**Task goal:** From the line containing "(591, 239) = (457, 261): none -> red car" down to the final entry below, restate each line word for word.

**Records for the task:**

= = = =

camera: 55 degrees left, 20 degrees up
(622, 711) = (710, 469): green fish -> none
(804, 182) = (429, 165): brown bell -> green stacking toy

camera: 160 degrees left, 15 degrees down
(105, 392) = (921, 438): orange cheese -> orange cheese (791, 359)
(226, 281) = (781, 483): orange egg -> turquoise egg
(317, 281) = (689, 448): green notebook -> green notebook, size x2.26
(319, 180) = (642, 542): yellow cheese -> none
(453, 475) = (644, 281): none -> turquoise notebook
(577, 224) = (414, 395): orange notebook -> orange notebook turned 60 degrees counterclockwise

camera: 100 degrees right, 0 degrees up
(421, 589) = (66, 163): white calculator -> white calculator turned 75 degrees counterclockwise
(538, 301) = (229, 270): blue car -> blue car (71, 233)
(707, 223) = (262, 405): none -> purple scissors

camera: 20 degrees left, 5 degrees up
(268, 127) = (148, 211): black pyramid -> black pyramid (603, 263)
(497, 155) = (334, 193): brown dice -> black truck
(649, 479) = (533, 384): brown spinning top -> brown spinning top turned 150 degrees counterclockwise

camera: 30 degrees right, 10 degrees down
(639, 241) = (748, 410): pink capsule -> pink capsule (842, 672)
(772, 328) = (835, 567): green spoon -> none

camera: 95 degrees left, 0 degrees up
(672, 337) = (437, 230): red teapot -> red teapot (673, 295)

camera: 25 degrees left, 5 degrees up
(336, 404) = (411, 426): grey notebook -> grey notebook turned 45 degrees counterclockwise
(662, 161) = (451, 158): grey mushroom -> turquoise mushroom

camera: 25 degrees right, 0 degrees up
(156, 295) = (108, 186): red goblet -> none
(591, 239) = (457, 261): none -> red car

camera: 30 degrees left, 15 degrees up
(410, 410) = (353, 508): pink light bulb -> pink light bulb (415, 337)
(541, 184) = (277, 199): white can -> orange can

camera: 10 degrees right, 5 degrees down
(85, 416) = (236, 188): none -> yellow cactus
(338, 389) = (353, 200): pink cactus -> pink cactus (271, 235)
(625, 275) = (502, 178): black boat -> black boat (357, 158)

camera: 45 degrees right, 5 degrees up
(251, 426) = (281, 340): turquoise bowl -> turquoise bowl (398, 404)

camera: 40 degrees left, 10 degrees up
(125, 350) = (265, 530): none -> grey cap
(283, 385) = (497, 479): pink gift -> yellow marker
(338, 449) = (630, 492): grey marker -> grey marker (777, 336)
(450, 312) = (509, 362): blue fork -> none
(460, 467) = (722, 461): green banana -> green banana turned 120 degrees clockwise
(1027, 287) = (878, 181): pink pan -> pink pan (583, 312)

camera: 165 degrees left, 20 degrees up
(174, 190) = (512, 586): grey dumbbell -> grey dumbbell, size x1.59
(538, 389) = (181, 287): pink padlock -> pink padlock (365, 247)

= = = =

**Problem solution:**
(591, 239) = (457, 261): none -> red car

camera: 30 degrees left, 15 degrees up
(410, 410) = (353, 508): pink light bulb -> pink light bulb (415, 337)
(541, 184) = (277, 199): white can -> orange can

camera: 10 degrees right, 5 degrees down
(85, 416) = (236, 188): none -> yellow cactus
(338, 389) = (353, 200): pink cactus -> pink cactus (271, 235)
(625, 275) = (502, 178): black boat -> black boat (357, 158)

camera: 45 degrees right, 5 degrees up
(251, 426) = (281, 340): turquoise bowl -> turquoise bowl (398, 404)

camera: 40 degrees left, 10 degrees up
(125, 350) = (265, 530): none -> grey cap
(283, 385) = (497, 479): pink gift -> yellow marker
(338, 449) = (630, 492): grey marker -> grey marker (777, 336)
(450, 312) = (509, 362): blue fork -> none
(460, 467) = (722, 461): green banana -> green banana turned 120 degrees clockwise
(1027, 287) = (878, 181): pink pan -> pink pan (583, 312)

camera: 165 degrees left, 20 degrees up
(174, 190) = (512, 586): grey dumbbell -> grey dumbbell, size x1.59
(538, 389) = (181, 287): pink padlock -> pink padlock (365, 247)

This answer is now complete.